# [WHAT IS NEEDED]
Restate every line below word for word, but drop each picture.

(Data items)
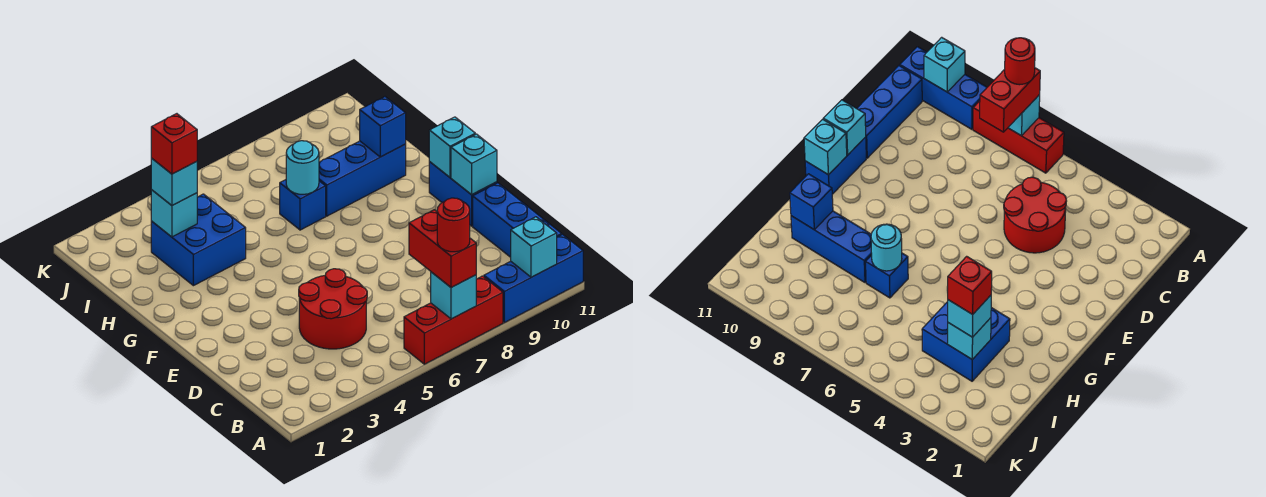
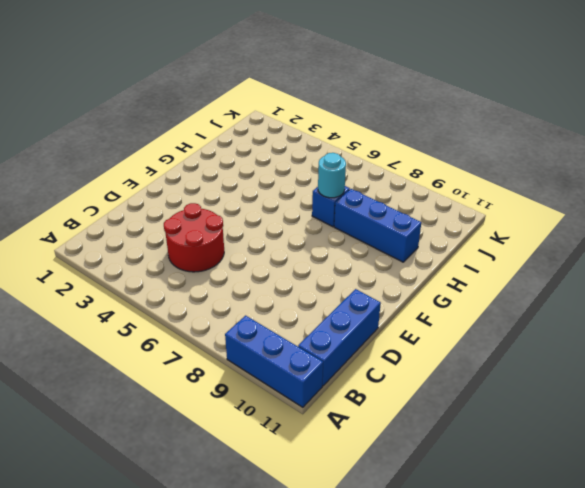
none -> red brick A6:A8 level 1
none -> blue brick E11:F11 level 1
none -> blue brick H3:I4 level 1

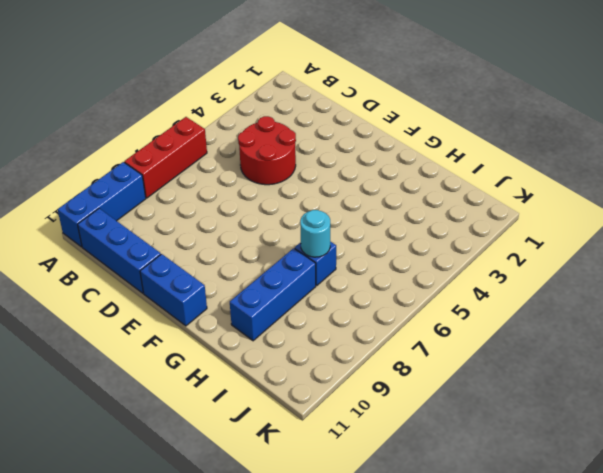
none -> blue brick H3:I4 level 1
none -> cyan brick A7 level 2
none -> cyan brick A10 level 2

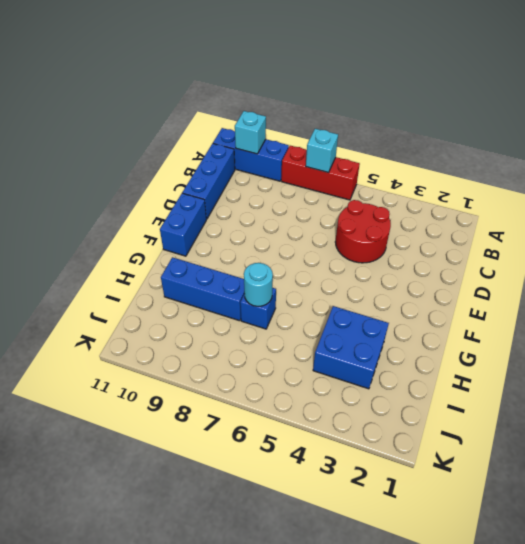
none -> cyan brick E11 level 2
none -> cyan brick F11 level 2
none -> blue brick H10 level 2

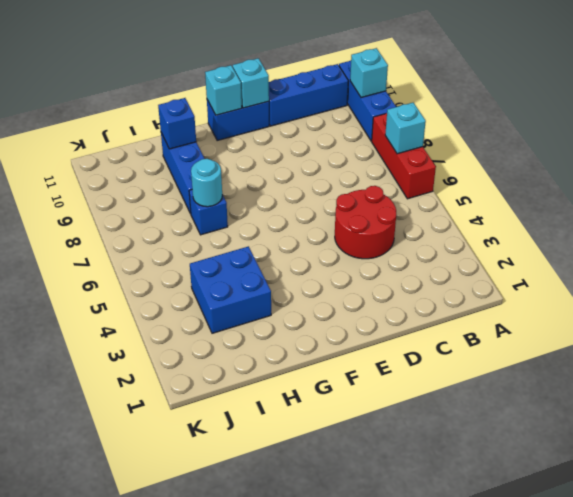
none -> cyan brick I3 level 2
none -> red brick A7:B7 level 3
none -> cyan brick I3 level 3

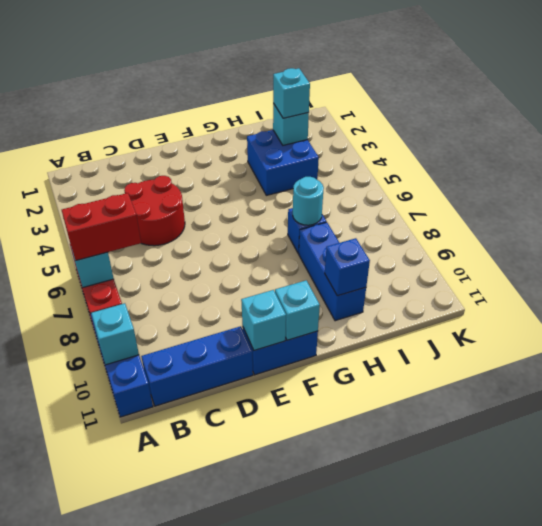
none -> red round brick A7 level 4
none -> red brick I3 level 4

# [ANSWER AREA]
none -> red brick A6:A8 level 1
none -> blue brick E11:F11 level 1
none -> blue brick H3:I4 level 1

none -> blue brick H3:I4 level 1
none -> cyan brick A7 level 2
none -> cyan brick A10 level 2

none -> cyan brick E11 level 2
none -> cyan brick F11 level 2
none -> blue brick H10 level 2

none -> cyan brick I3 level 2
none -> red brick A7:B7 level 3
none -> cyan brick I3 level 3

none -> red round brick A7 level 4
none -> red brick I3 level 4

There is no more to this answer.